Input data Block Start
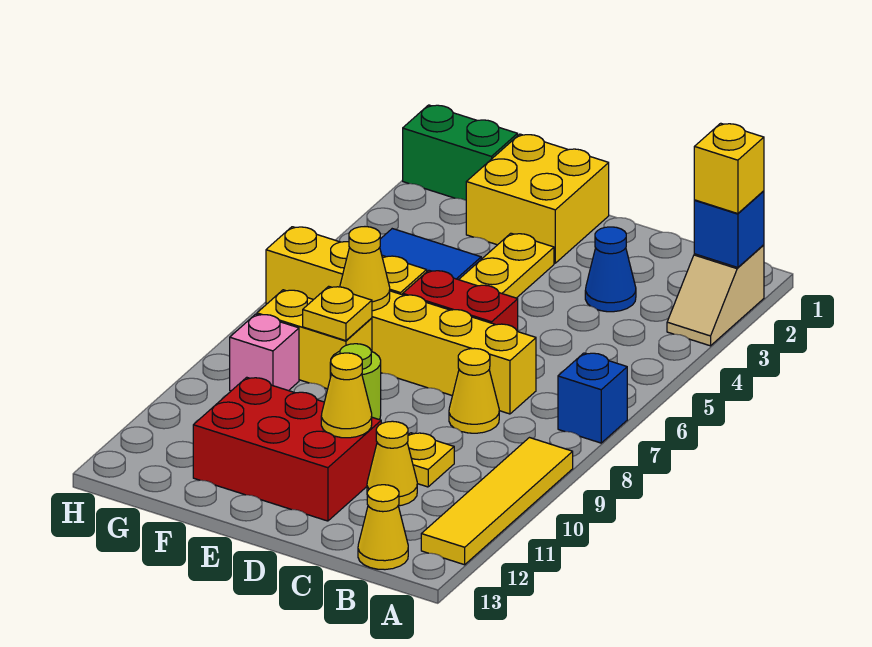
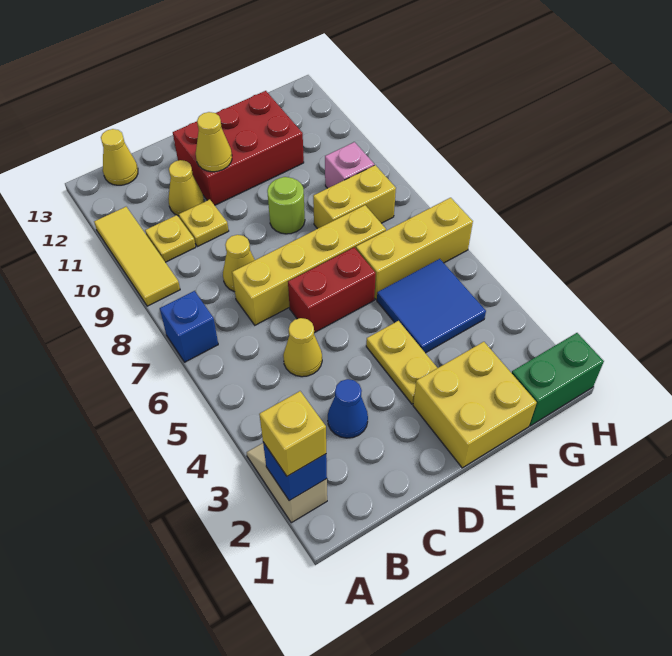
yellow tile A9:A12 level 1 -> yellow tile A9:A11 level 1
yellow cone F7 level 2 -> yellow cone C5 level 1
yellow plate F8 level 2 -> yellow plate B10 level 1

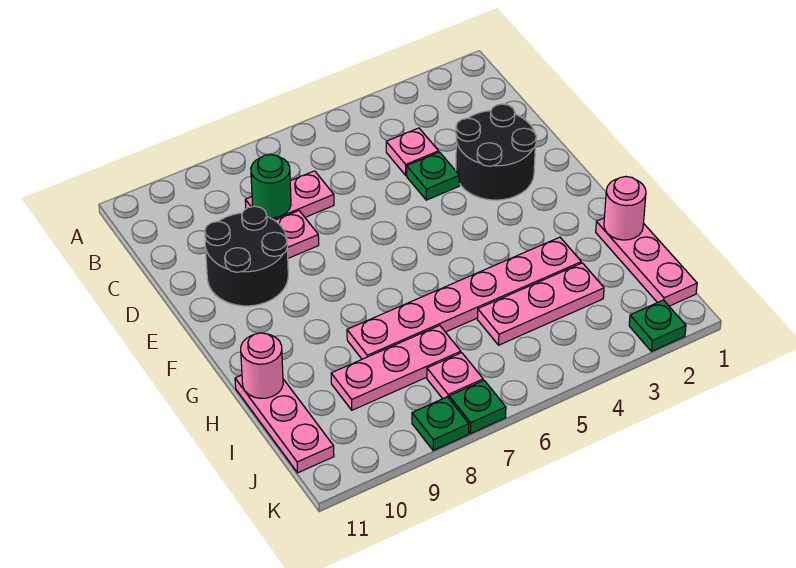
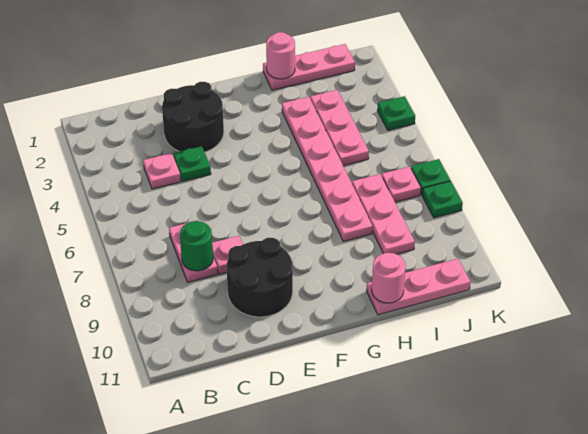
green plate K2 level 1 -> green plate K4 level 1

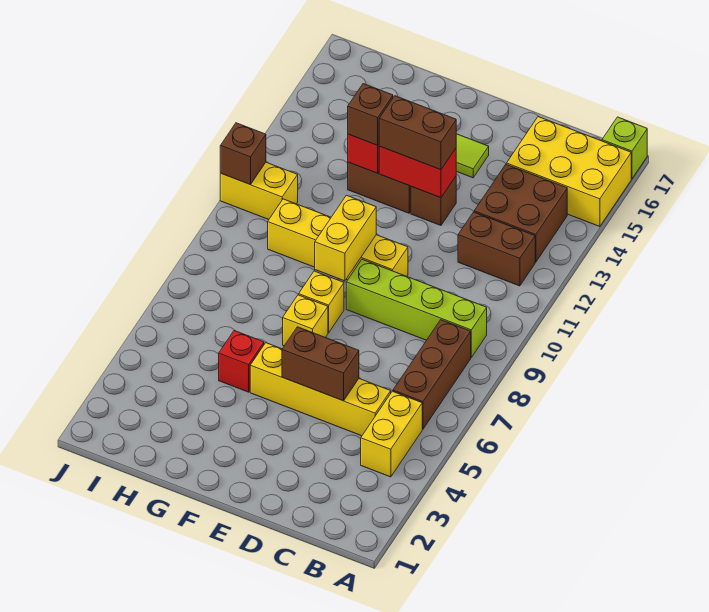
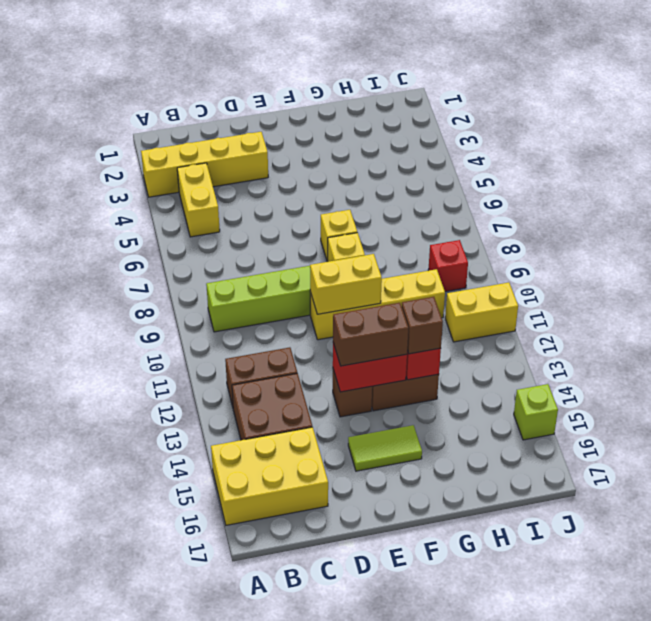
lime brick A17 level 1 -> lime brick J15 level 1
brown brick B6:B8 level 1 -> none
yellow brick C5:F5 level 1 -> yellow brick A3:D3 level 1
brown brick D5:E5 level 2 -> none
yellow brick F9:F10 level 2 -> yellow brick E10:F10 level 2
red brick G5 level 1 -> red brick I9 level 1
brown brick J11 level 2 -> none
Input data Block End
• [Problem] If a line in the entries above contains "none", report it.

• [Output]
brown brick B6:B8 level 1 -> none
brown brick D5:E5 level 2 -> none
brown brick J11 level 2 -> none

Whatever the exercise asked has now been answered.